Below are some records: retype them all exactly, but not the pictures.

++++ Given records

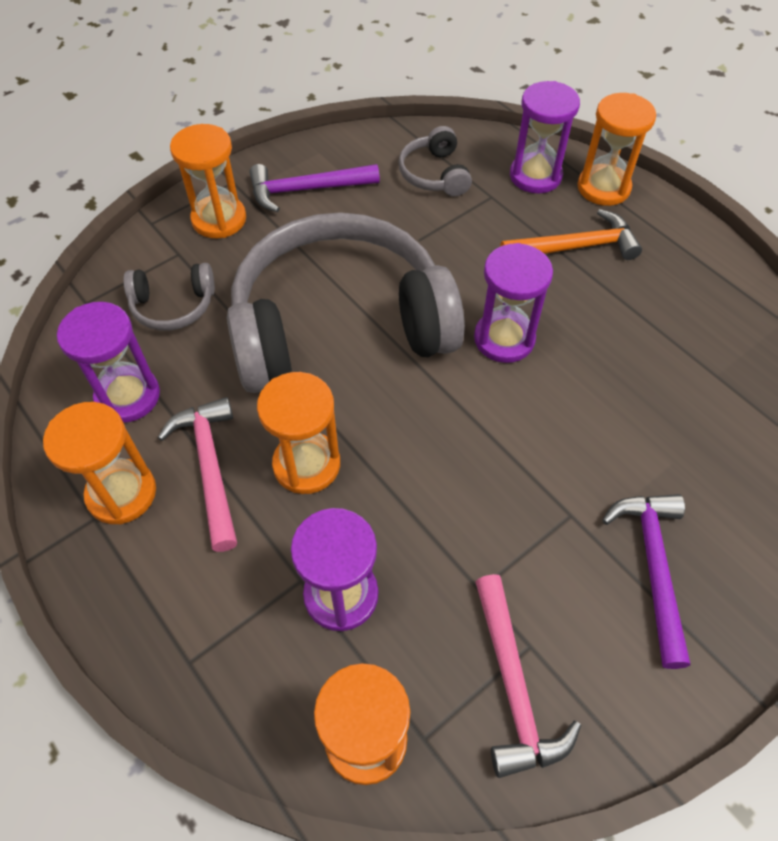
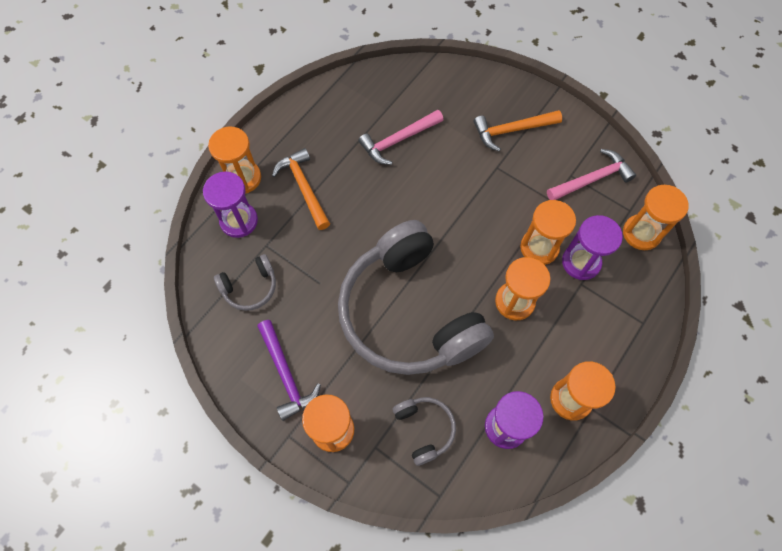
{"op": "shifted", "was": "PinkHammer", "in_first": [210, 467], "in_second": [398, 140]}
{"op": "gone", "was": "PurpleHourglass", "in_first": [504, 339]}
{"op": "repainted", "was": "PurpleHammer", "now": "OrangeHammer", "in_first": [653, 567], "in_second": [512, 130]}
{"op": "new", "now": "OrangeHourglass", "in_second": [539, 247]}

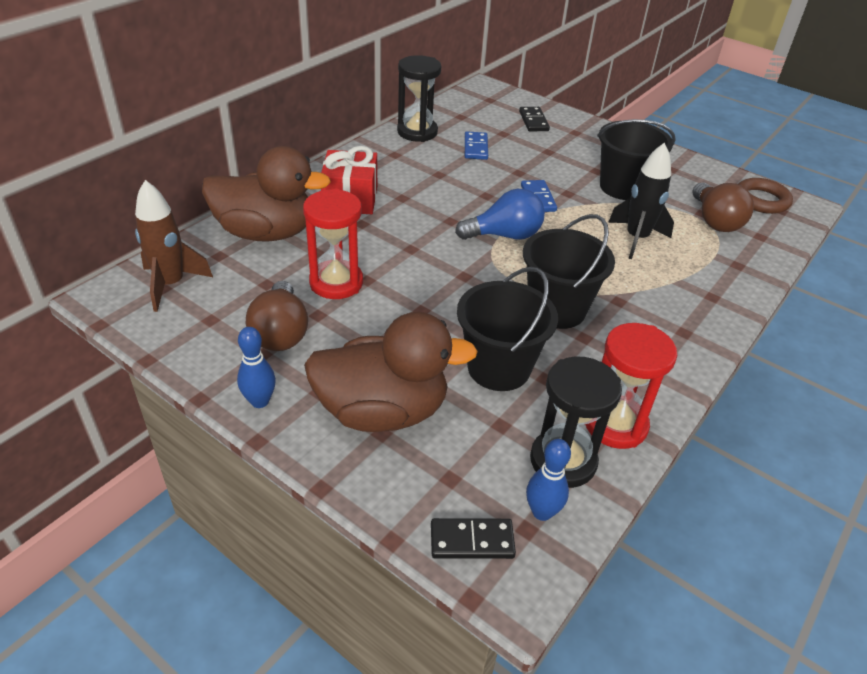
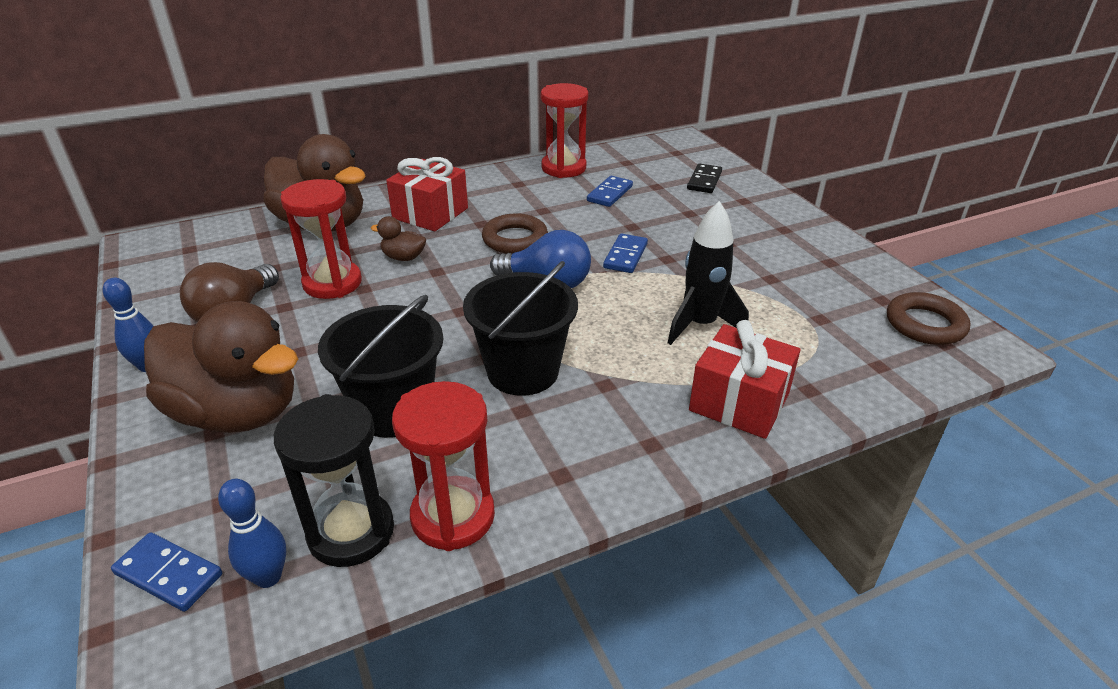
{"op": "gone", "was": "BrownRocket", "in_first": [171, 285]}
{"op": "repainted", "was": "BlackHourglass", "now": "RedHourglass", "in_first": [417, 132], "in_second": [563, 168]}
{"op": "repainted", "was": "BlackDomino", "now": "BlueDomino", "in_first": [472, 541], "in_second": [169, 574]}
{"op": "gone", "was": "BlackBucket", "in_first": [623, 187]}
{"op": "gone", "was": "BrownLightBulb", "in_first": [715, 221]}
{"op": "new", "now": "BrownDuck", "in_second": [403, 257]}
{"op": "new", "now": "BrownRing", "in_second": [515, 239]}
{"op": "new", "now": "RedGift", "in_second": [739, 402]}

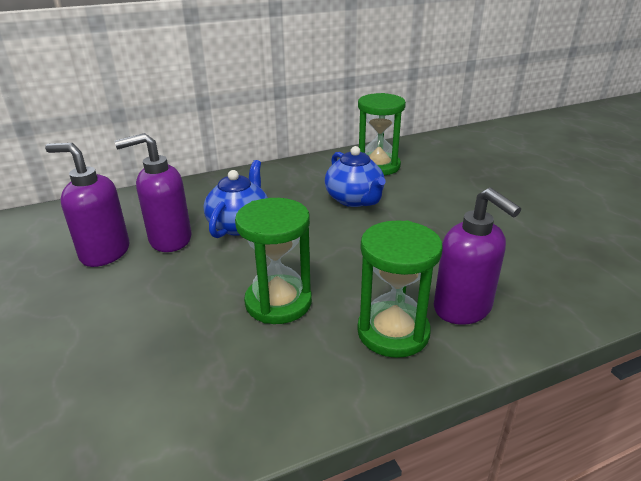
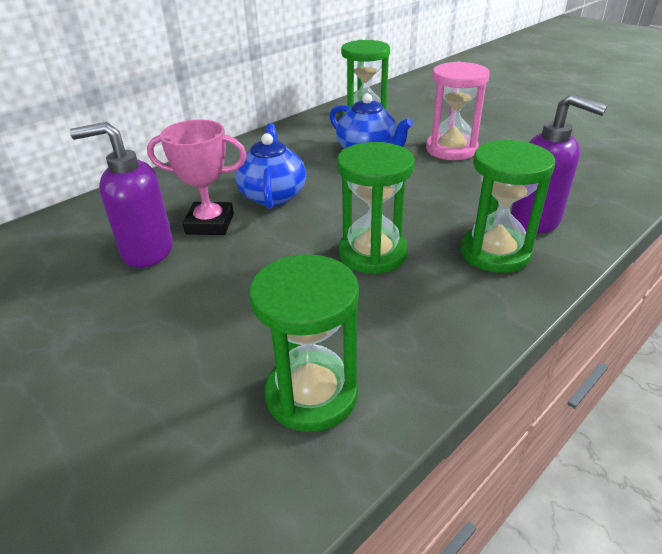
{"op": "swapped", "was": "PurpleSoapDispenser", "now": "PinkTrophy", "in_first": [169, 240], "in_second": [210, 224]}
{"op": "new", "now": "GreenHourglass", "in_second": [311, 394]}
{"op": "new", "now": "PinkHourglass", "in_second": [451, 149]}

++++++++

| Exercise result |
{"op": "shifted", "was": "PinkHammer", "in_first": [210, 467], "in_second": [398, 140]}
{"op": "gone", "was": "PurpleHourglass", "in_first": [504, 339]}
{"op": "repainted", "was": "PurpleHammer", "now": "OrangeHammer", "in_first": [653, 567], "in_second": [512, 130]}
{"op": "new", "now": "OrangeHourglass", "in_second": [539, 247]}

{"op": "gone", "was": "BrownRocket", "in_first": [171, 285]}
{"op": "repainted", "was": "BlackHourglass", "now": "RedHourglass", "in_first": [417, 132], "in_second": [563, 168]}
{"op": "repainted", "was": "BlackDomino", "now": "BlueDomino", "in_first": [472, 541], "in_second": [169, 574]}
{"op": "gone", "was": "BlackBucket", "in_first": [623, 187]}
{"op": "gone", "was": "BrownLightBulb", "in_first": [715, 221]}
{"op": "new", "now": "BrownDuck", "in_second": [403, 257]}
{"op": "new", "now": "BrownRing", "in_second": [515, 239]}
{"op": "new", "now": "RedGift", "in_second": [739, 402]}

{"op": "swapped", "was": "PurpleSoapDispenser", "now": "PinkTrophy", "in_first": [169, 240], "in_second": [210, 224]}
{"op": "new", "now": "GreenHourglass", "in_second": [311, 394]}
{"op": "new", "now": "PinkHourglass", "in_second": [451, 149]}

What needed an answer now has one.